What this task involves: For this item, repeat the material exactly while omitting its pictures.
Input data START
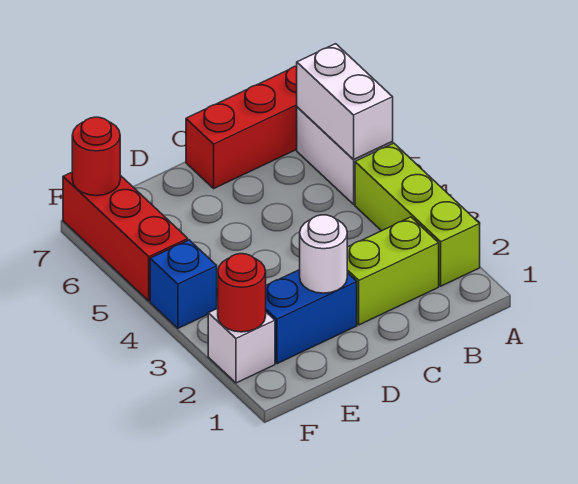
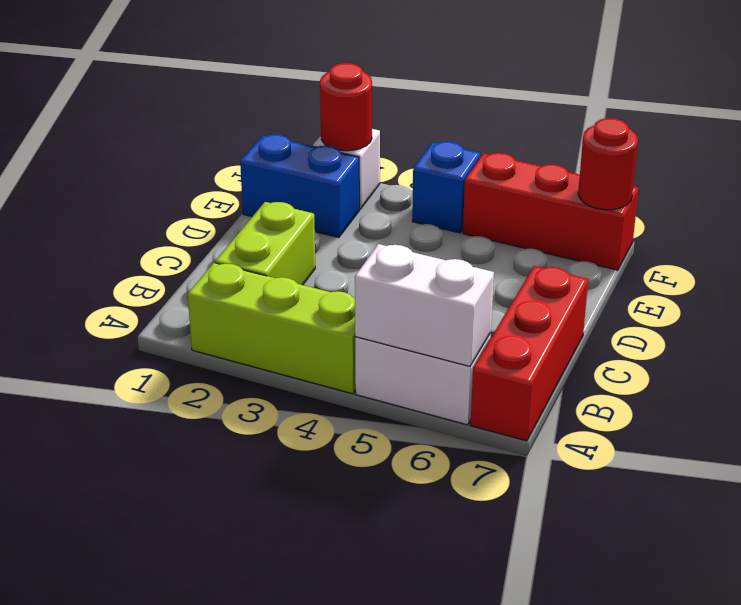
blue brick D2:E2 level 1 -> blue brick E1:E2 level 1
white round brick D2 level 2 -> none

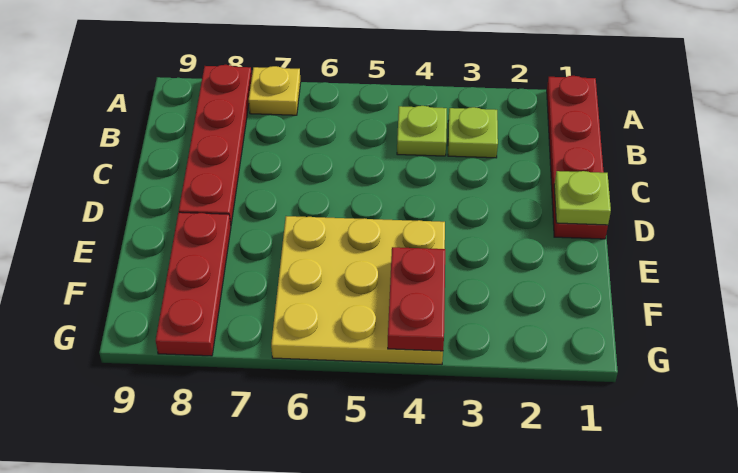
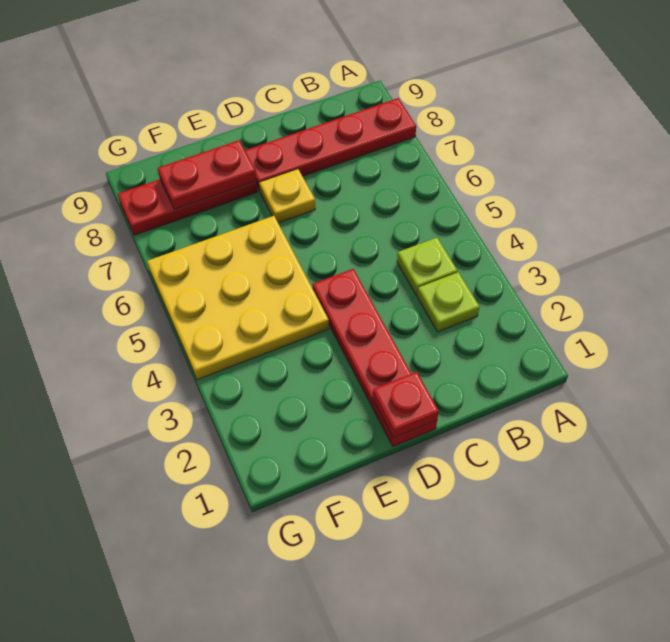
red plate A1:D1 level 1 -> red plate D1:D4 level 1
yellow plate A7 level 1 -> yellow plate D7 level 1
lime plate D1 level 2 -> red plate D1 level 2
red plate F4:G4 level 2 -> red plate E8:F8 level 2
Input data END
Response to this exercise:
blue brick D2:E2 level 1 -> blue brick E1:E2 level 1
white round brick D2 level 2 -> none

red plate A1:D1 level 1 -> red plate D1:D4 level 1
yellow plate A7 level 1 -> yellow plate D7 level 1
lime plate D1 level 2 -> red plate D1 level 2
red plate F4:G4 level 2 -> red plate E8:F8 level 2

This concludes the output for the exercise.